PROBLEM:
In the listing that follows, find the lines with the string "image" and report how many there are, without commentary.
# # # #
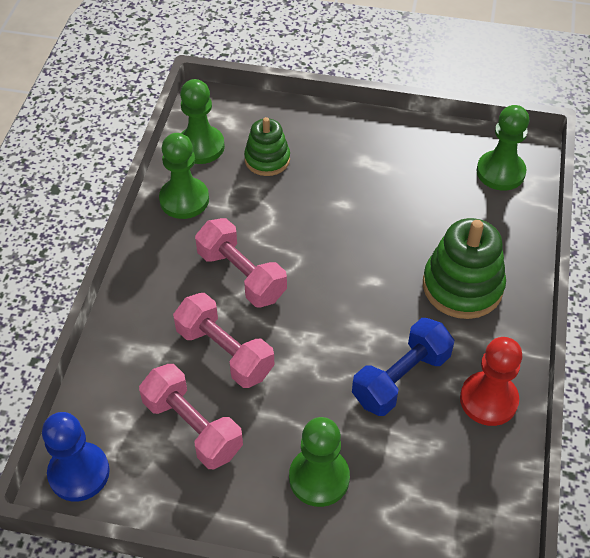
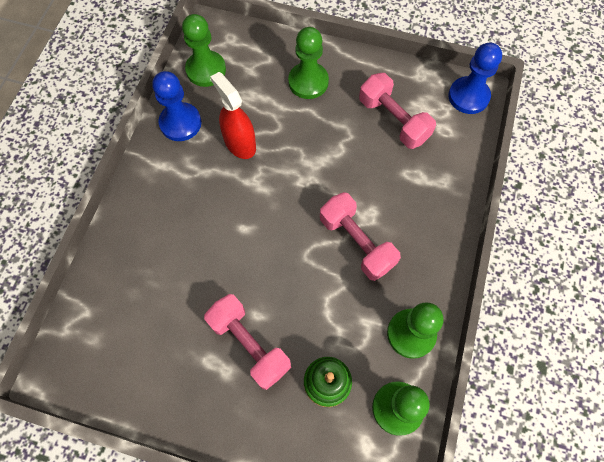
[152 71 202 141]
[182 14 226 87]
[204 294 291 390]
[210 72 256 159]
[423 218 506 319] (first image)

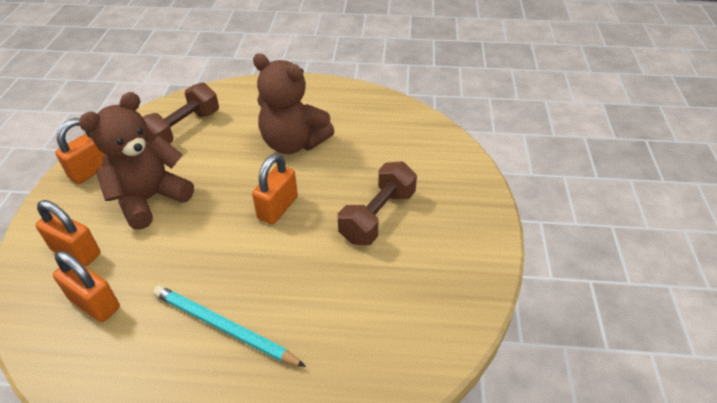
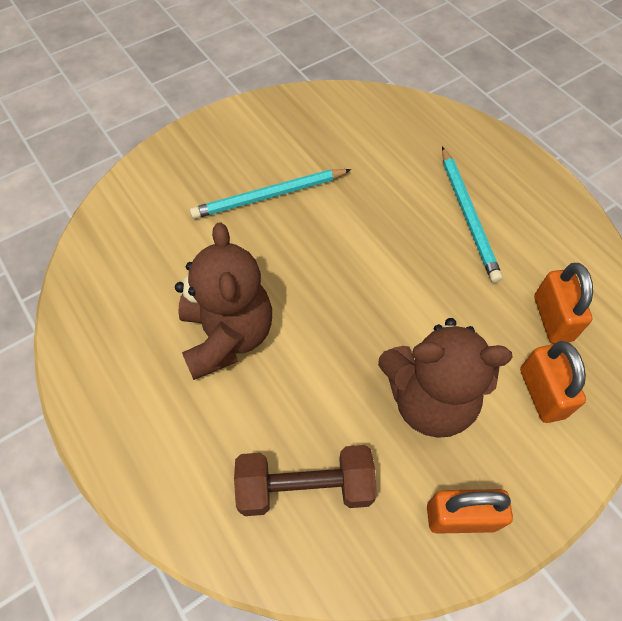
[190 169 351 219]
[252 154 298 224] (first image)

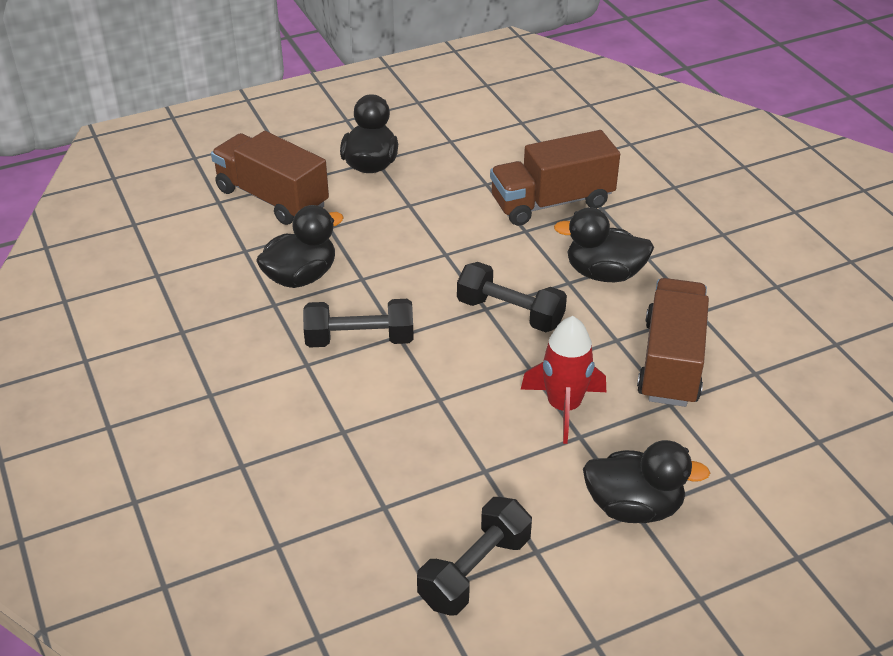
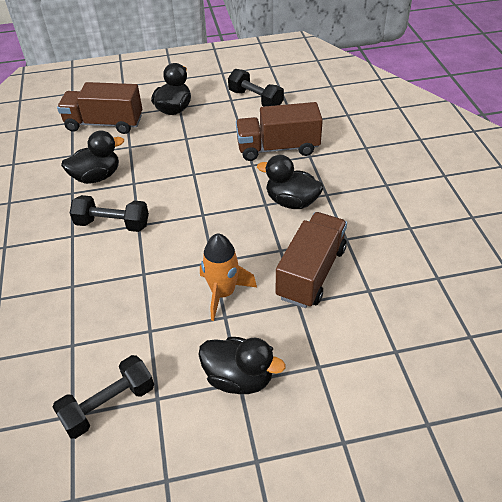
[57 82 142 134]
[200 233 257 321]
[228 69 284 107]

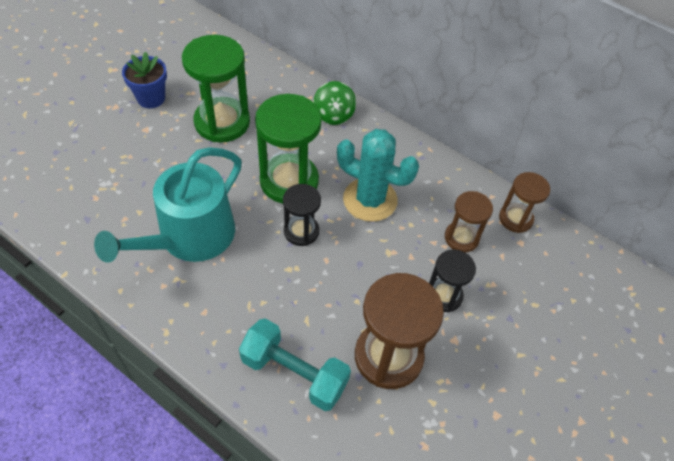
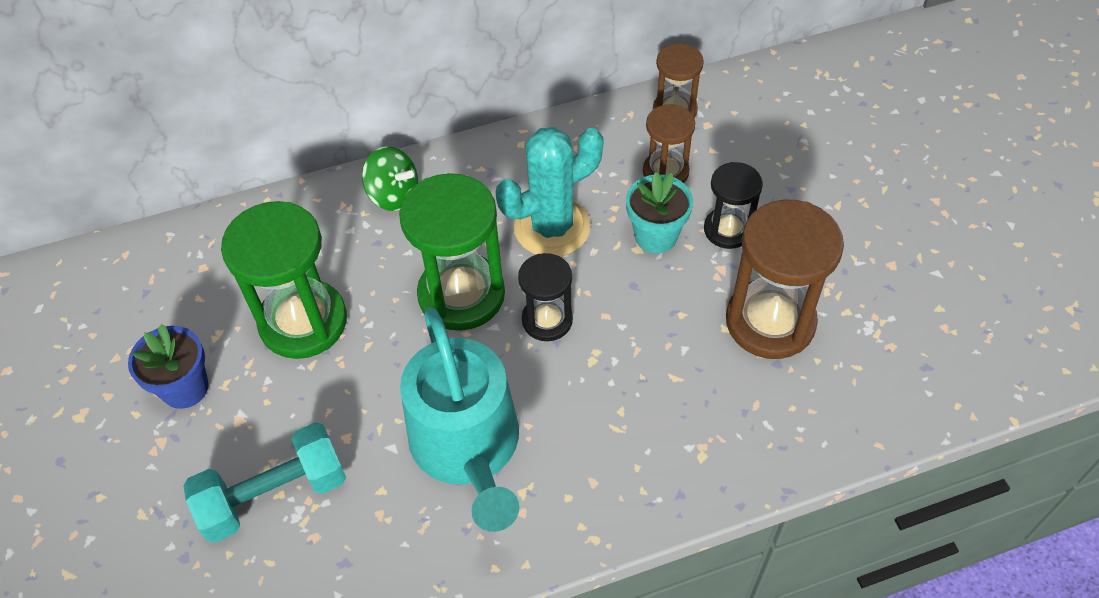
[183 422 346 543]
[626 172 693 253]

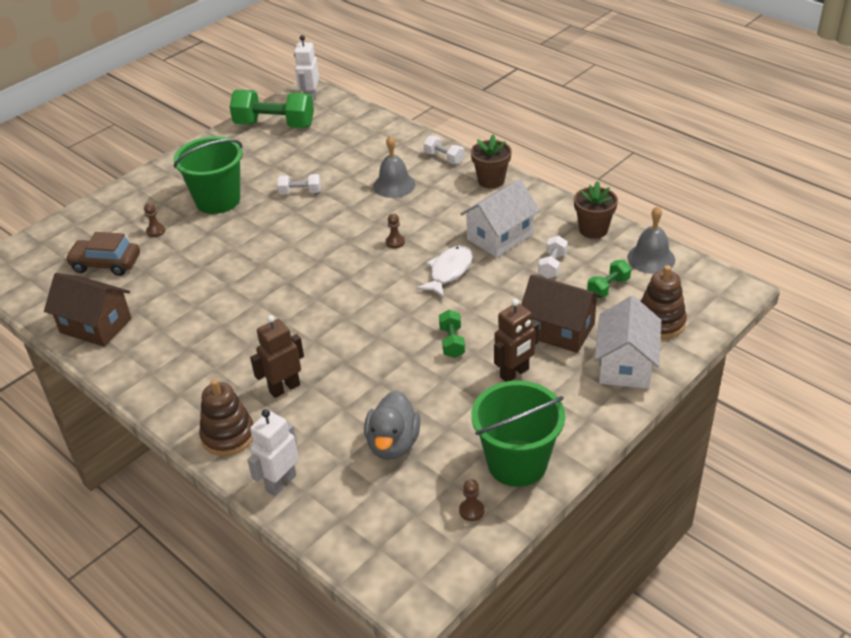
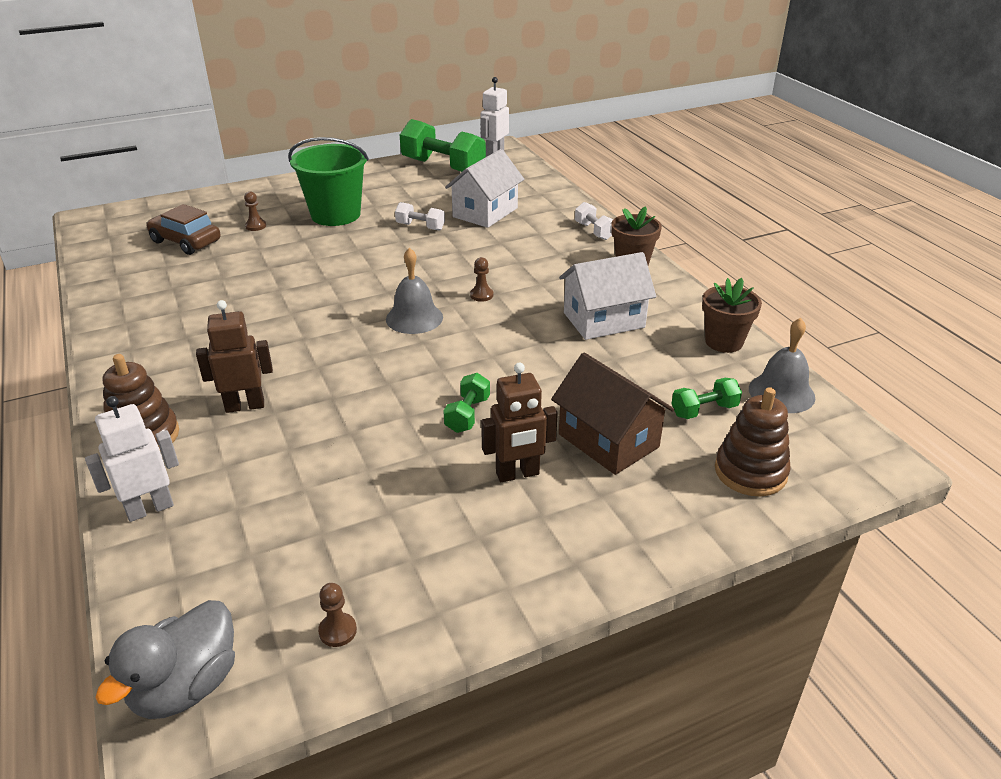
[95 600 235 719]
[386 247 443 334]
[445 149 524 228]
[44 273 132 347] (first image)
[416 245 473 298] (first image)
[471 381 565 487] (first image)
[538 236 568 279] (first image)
# # # #
EXERCISE SOLUTION:
6